SOURCE MATERIAL
=-=-=-=-=
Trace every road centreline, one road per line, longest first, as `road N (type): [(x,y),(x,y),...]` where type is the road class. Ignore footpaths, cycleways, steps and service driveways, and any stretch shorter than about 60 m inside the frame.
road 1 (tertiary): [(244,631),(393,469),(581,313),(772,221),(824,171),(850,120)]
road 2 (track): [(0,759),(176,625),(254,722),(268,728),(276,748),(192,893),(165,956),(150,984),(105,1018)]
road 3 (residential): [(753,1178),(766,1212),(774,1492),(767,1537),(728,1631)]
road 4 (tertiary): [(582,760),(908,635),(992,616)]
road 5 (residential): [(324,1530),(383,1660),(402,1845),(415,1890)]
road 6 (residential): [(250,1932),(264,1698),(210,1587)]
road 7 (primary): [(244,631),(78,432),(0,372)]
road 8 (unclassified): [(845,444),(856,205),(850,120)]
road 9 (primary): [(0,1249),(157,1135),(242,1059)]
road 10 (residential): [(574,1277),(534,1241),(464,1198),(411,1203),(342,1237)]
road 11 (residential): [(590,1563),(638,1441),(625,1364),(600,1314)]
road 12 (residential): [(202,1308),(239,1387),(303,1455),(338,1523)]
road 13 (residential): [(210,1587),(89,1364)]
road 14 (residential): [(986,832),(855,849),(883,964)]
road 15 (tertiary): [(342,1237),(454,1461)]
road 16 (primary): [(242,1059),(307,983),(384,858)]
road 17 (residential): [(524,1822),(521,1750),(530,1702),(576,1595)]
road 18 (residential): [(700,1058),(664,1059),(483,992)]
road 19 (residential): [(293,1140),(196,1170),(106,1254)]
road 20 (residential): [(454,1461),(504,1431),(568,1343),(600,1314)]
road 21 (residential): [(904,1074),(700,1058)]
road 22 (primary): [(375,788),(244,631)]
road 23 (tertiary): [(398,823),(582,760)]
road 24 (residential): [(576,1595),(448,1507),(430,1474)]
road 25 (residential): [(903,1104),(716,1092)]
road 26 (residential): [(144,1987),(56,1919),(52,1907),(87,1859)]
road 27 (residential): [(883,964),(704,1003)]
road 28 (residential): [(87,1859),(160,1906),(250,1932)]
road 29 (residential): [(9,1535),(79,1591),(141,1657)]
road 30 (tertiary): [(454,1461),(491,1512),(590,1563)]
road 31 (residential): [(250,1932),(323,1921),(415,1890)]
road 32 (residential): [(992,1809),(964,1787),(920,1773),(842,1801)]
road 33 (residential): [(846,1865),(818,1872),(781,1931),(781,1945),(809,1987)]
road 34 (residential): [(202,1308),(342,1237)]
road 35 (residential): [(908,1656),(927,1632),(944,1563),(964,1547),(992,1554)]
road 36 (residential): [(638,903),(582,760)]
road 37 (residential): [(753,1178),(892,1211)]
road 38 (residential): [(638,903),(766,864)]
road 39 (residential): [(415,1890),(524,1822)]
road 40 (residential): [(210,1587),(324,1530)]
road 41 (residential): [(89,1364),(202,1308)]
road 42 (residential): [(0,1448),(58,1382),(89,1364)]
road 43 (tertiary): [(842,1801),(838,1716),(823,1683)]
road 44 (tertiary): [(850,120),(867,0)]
=-=-=-=-=
ASSIGNMENT
Transcribe the full listing exactly, keeping every word as it is.

RESULT FOR THIS EXERCISE
Trace every road centreline, one road per line, longest first, as `road N (type): [(x,y),(x,y),...]` where type is the road class. Ignore footpaths, cycleways, steps and service driveways, and any stretch shorter than about 60 m inside the frame.
road 1 (tertiary): [(244,631),(393,469),(581,313),(772,221),(824,171),(850,120)]
road 2 (track): [(0,759),(176,625),(254,722),(268,728),(276,748),(192,893),(165,956),(150,984),(105,1018)]
road 3 (residential): [(753,1178),(766,1212),(774,1492),(767,1537),(728,1631)]
road 4 (tertiary): [(582,760),(908,635),(992,616)]
road 5 (residential): [(324,1530),(383,1660),(402,1845),(415,1890)]
road 6 (residential): [(250,1932),(264,1698),(210,1587)]
road 7 (primary): [(244,631),(78,432),(0,372)]
road 8 (unclassified): [(845,444),(856,205),(850,120)]
road 9 (primary): [(0,1249),(157,1135),(242,1059)]
road 10 (residential): [(574,1277),(534,1241),(464,1198),(411,1203),(342,1237)]
road 11 (residential): [(590,1563),(638,1441),(625,1364),(600,1314)]
road 12 (residential): [(202,1308),(239,1387),(303,1455),(338,1523)]
road 13 (residential): [(210,1587),(89,1364)]
road 14 (residential): [(986,832),(855,849),(883,964)]
road 15 (tertiary): [(342,1237),(454,1461)]
road 16 (primary): [(242,1059),(307,983),(384,858)]
road 17 (residential): [(524,1822),(521,1750),(530,1702),(576,1595)]
road 18 (residential): [(700,1058),(664,1059),(483,992)]
road 19 (residential): [(293,1140),(196,1170),(106,1254)]
road 20 (residential): [(454,1461),(504,1431),(568,1343),(600,1314)]
road 21 (residential): [(904,1074),(700,1058)]
road 22 (primary): [(375,788),(244,631)]
road 23 (tertiary): [(398,823),(582,760)]
road 24 (residential): [(576,1595),(448,1507),(430,1474)]
road 25 (residential): [(903,1104),(716,1092)]
road 26 (residential): [(144,1987),(56,1919),(52,1907),(87,1859)]
road 27 (residential): [(883,964),(704,1003)]
road 28 (residential): [(87,1859),(160,1906),(250,1932)]
road 29 (residential): [(9,1535),(79,1591),(141,1657)]
road 30 (tertiary): [(454,1461),(491,1512),(590,1563)]
road 31 (residential): [(250,1932),(323,1921),(415,1890)]
road 32 (residential): [(992,1809),(964,1787),(920,1773),(842,1801)]
road 33 (residential): [(846,1865),(818,1872),(781,1931),(781,1945),(809,1987)]
road 34 (residential): [(202,1308),(342,1237)]
road 35 (residential): [(908,1656),(927,1632),(944,1563),(964,1547),(992,1554)]
road 36 (residential): [(638,903),(582,760)]
road 37 (residential): [(753,1178),(892,1211)]
road 38 (residential): [(638,903),(766,864)]
road 39 (residential): [(415,1890),(524,1822)]
road 40 (residential): [(210,1587),(324,1530)]
road 41 (residential): [(89,1364),(202,1308)]
road 42 (residential): [(0,1448),(58,1382),(89,1364)]
road 43 (tertiary): [(842,1801),(838,1716),(823,1683)]
road 44 (tertiary): [(850,120),(867,0)]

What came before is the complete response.